Task prompt: Print, exactly as given, each line of the data from the line containing "R1: 4.7k (D1, VS) -> 2.2k (D1, VS)" up to and including its last line.
# # #
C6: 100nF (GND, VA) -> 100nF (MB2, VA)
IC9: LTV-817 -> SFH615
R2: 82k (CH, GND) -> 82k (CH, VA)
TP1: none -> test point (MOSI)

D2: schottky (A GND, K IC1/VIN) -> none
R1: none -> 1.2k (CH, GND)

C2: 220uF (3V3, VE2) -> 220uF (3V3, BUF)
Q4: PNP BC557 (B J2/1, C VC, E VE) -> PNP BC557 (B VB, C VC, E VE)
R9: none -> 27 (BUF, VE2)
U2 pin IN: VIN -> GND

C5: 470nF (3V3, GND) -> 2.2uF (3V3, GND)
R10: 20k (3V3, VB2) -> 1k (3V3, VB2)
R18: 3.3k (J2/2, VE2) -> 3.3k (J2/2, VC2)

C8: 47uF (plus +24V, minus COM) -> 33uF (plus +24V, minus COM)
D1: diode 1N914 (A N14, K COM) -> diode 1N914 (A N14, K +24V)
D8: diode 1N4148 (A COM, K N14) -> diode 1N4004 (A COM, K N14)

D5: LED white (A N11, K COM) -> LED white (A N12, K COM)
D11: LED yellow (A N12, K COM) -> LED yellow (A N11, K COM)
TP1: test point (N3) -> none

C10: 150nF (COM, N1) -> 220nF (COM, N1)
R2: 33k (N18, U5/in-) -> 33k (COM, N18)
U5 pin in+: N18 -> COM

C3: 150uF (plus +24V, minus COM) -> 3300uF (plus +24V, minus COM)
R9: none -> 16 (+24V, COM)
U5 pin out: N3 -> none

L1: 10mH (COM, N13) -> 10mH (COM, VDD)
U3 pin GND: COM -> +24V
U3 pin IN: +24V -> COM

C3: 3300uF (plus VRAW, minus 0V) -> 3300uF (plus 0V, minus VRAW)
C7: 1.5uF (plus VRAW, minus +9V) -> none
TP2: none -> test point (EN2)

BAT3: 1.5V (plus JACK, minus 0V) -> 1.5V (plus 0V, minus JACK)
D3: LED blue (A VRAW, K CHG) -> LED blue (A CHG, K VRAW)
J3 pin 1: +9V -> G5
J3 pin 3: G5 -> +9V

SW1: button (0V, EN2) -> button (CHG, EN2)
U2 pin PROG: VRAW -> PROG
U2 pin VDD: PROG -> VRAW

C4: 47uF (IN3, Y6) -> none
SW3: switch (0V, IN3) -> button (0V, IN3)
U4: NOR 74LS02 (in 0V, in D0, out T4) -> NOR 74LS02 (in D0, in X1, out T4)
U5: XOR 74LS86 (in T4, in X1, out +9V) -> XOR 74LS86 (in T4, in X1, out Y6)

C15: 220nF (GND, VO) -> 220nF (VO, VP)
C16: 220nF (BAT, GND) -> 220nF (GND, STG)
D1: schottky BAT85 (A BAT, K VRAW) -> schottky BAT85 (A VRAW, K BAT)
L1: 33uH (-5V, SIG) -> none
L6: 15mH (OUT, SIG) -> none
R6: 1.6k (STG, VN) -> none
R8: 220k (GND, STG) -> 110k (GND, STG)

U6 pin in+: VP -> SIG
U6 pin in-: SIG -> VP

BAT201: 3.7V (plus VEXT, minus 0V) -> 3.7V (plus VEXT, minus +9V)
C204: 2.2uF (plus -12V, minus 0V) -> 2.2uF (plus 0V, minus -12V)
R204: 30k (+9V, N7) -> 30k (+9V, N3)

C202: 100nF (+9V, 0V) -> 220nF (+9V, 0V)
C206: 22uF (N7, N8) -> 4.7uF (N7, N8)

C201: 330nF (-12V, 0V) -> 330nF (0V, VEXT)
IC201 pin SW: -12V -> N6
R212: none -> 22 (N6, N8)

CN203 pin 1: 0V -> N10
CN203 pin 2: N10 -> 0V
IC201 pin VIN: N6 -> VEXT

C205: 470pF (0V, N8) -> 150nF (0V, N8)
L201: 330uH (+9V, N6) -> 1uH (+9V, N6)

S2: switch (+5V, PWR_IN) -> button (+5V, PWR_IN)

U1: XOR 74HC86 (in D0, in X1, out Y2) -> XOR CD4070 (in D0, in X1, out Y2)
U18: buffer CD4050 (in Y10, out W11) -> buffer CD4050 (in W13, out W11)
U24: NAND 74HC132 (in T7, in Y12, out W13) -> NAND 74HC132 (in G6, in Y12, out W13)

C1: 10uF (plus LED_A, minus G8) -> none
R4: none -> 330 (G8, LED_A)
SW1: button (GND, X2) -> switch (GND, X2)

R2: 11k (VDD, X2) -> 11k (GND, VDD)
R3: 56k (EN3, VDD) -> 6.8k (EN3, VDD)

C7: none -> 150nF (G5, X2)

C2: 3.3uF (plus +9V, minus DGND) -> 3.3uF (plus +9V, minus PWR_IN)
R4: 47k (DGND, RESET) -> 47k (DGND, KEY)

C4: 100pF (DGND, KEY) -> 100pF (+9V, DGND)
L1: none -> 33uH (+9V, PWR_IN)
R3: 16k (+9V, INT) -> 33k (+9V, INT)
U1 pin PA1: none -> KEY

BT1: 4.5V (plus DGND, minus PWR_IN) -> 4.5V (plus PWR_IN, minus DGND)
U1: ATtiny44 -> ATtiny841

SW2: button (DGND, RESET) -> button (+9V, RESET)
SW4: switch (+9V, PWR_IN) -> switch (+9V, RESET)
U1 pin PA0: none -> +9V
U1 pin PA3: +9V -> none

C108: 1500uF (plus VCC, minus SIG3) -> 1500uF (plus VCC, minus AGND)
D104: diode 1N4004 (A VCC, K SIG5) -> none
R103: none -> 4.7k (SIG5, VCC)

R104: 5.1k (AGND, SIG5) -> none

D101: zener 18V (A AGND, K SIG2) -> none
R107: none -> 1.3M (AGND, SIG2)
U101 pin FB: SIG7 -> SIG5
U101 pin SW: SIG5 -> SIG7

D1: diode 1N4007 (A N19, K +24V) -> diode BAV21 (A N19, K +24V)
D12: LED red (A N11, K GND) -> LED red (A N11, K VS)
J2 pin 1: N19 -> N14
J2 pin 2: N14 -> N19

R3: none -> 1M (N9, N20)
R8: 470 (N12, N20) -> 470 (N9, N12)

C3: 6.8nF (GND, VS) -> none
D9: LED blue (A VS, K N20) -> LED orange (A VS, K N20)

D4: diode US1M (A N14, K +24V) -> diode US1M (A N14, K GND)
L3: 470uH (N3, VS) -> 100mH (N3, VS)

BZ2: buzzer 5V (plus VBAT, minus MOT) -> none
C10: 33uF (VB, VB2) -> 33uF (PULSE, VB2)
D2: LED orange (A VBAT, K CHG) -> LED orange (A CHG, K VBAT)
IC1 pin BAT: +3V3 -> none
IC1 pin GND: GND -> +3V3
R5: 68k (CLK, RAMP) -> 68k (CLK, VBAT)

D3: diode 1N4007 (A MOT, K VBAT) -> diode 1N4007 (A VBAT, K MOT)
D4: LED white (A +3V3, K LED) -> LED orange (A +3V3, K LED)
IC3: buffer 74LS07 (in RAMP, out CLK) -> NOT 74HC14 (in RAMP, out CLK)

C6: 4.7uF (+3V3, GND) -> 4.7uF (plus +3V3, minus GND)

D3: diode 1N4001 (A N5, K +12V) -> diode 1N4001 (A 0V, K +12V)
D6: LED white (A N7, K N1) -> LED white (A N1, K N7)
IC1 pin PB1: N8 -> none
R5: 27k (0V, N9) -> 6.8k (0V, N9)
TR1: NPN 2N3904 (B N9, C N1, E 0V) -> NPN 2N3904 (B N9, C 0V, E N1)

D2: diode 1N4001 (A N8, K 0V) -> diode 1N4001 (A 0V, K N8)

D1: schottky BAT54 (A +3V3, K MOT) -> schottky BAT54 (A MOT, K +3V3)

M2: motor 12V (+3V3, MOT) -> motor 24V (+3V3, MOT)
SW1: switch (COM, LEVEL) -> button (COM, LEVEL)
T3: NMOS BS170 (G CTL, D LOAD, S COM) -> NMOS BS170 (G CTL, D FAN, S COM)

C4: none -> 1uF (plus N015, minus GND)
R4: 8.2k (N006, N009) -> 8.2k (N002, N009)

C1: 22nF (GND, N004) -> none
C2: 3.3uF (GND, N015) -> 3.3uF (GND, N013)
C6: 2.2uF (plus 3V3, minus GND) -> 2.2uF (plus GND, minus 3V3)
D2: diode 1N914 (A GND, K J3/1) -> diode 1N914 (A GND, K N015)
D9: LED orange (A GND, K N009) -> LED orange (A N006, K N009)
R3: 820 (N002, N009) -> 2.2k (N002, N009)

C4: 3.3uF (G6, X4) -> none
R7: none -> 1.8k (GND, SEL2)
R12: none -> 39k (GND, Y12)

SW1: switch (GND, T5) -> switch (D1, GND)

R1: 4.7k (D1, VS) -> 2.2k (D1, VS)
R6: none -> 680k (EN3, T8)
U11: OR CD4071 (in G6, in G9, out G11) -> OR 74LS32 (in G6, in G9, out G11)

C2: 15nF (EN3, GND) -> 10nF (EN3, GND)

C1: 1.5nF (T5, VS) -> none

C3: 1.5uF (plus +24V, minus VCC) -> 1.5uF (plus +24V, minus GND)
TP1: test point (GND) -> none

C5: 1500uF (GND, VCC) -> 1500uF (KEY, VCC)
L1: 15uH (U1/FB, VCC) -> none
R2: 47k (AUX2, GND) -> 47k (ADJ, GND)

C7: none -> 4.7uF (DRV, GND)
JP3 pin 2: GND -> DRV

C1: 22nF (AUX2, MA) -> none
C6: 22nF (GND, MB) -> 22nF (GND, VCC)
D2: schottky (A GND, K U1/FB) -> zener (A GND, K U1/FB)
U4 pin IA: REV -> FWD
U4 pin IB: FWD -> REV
# # #
Response box:
R1: 4.7k (D1, VS) -> 2.2k (D1, VS)
R6: none -> 680k (EN3, T8)
U11: OR CD4071 (in G6, in G9, out G11) -> OR 74LS32 (in G6, in G9, out G11)

C2: 15nF (EN3, GND) -> 10nF (EN3, GND)

C1: 1.5nF (T5, VS) -> none

C3: 1.5uF (plus +24V, minus VCC) -> 1.5uF (plus +24V, minus GND)
TP1: test point (GND) -> none

C5: 1500uF (GND, VCC) -> 1500uF (KEY, VCC)
L1: 15uH (U1/FB, VCC) -> none
R2: 47k (AUX2, GND) -> 47k (ADJ, GND)

C7: none -> 4.7uF (DRV, GND)
JP3 pin 2: GND -> DRV

C1: 22nF (AUX2, MA) -> none
C6: 22nF (GND, MB) -> 22nF (GND, VCC)
D2: schottky (A GND, K U1/FB) -> zener (A GND, K U1/FB)
U4 pin IA: REV -> FWD
U4 pin IB: FWD -> REV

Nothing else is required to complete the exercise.